■ **What you have to do**: Look below. Copy each line that has "rosy" in it.

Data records
<<<<

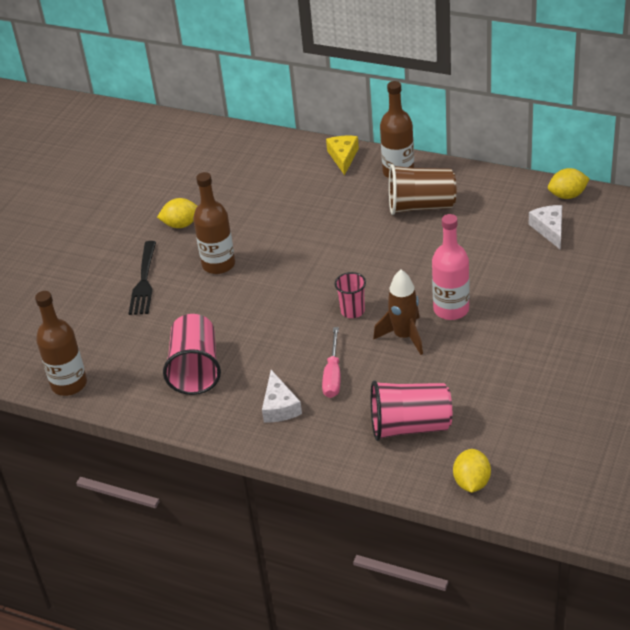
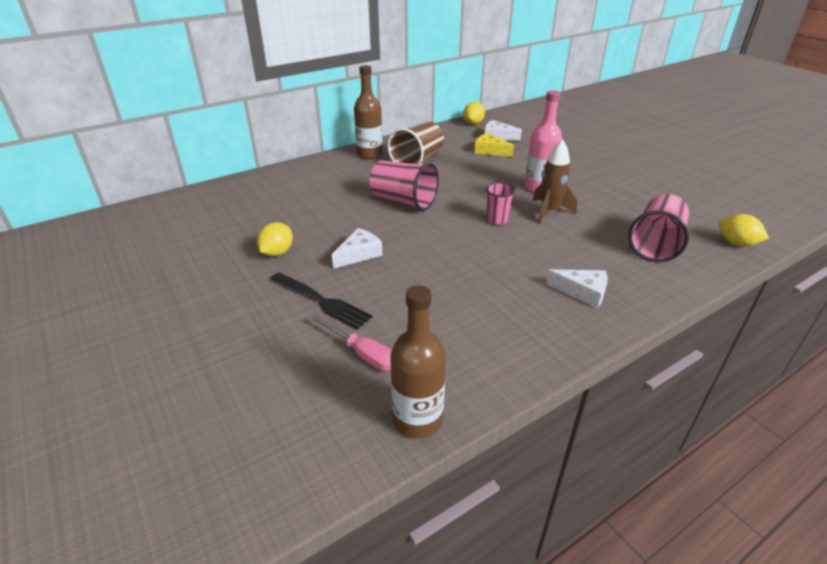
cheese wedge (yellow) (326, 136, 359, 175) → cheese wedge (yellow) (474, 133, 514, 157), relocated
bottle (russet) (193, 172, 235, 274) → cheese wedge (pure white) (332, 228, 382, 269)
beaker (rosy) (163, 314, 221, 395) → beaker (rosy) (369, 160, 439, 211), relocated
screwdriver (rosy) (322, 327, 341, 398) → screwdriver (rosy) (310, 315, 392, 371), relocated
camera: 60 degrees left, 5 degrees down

>>>>

■ **Exercise answer**:
beaker (rosy) (163, 314, 221, 395) → beaker (rosy) (369, 160, 439, 211), relocated
screwdriver (rosy) (322, 327, 341, 398) → screwdriver (rosy) (310, 315, 392, 371), relocated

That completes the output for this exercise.